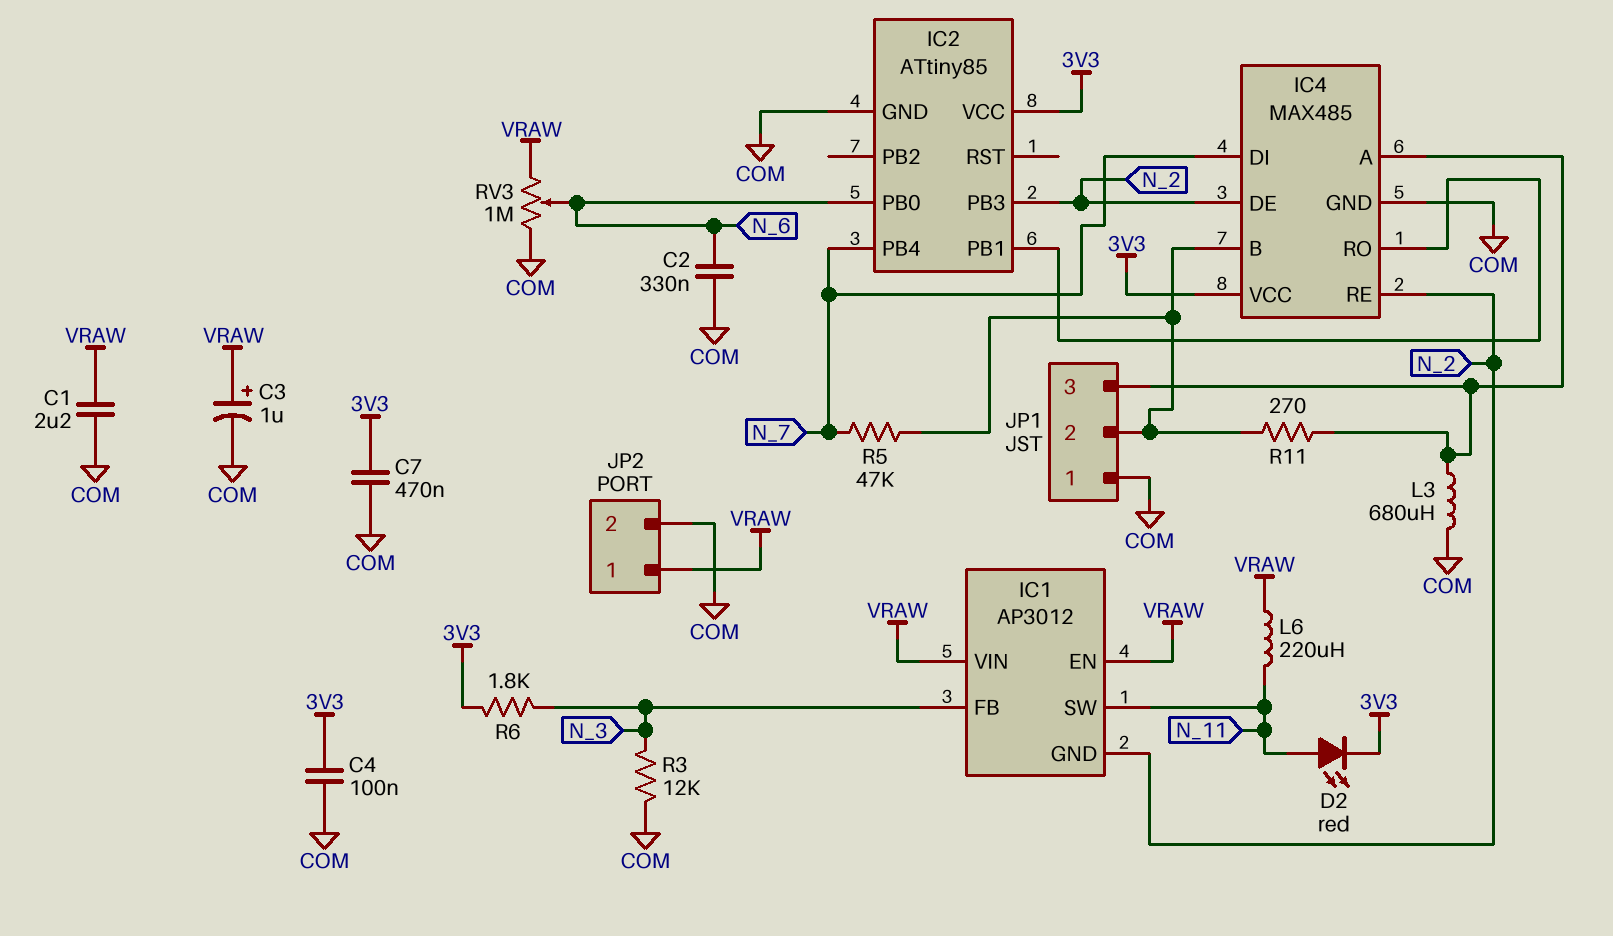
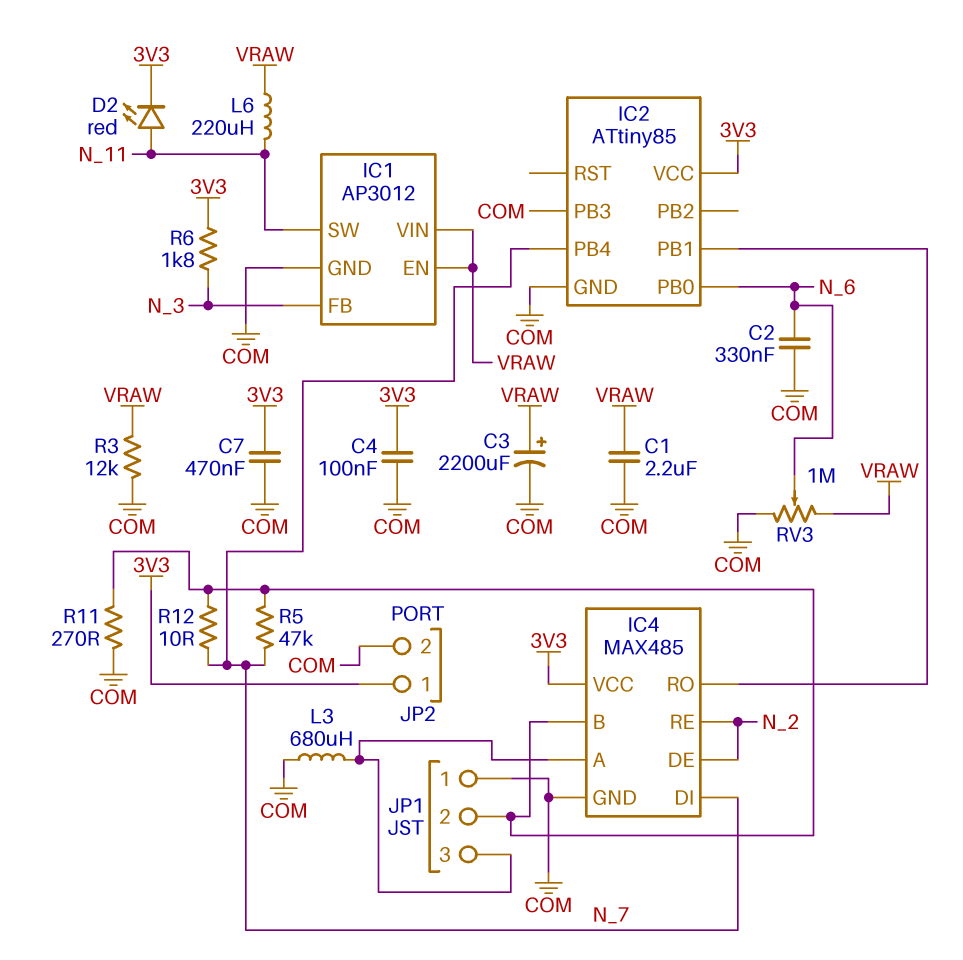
C3: 1uF (plus VRAW, minus COM) -> 2200uF (plus VRAW, minus COM)
IC1 pin GND: N_2 -> COM
IC2 pin PB3: N_2 -> COM
JP2 pin 1: VRAW -> 3V3
R3: 12k (COM, N_3) -> 12k (COM, VRAW)
R11: 270 (IC4/A, IC4/B) -> 270 (COM, IC4/B)
R12: none -> 10 (IC4/B, N_7)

What the task requires: Repeat the line that contains "IC1 pin GND: N_2 -> COM", then every line after it until the records end, with nothing added.

Written answer:
IC1 pin GND: N_2 -> COM
IC2 pin PB3: N_2 -> COM
JP2 pin 1: VRAW -> 3V3
R3: 12k (COM, N_3) -> 12k (COM, VRAW)
R11: 270 (IC4/A, IC4/B) -> 270 (COM, IC4/B)
R12: none -> 10 (IC4/B, N_7)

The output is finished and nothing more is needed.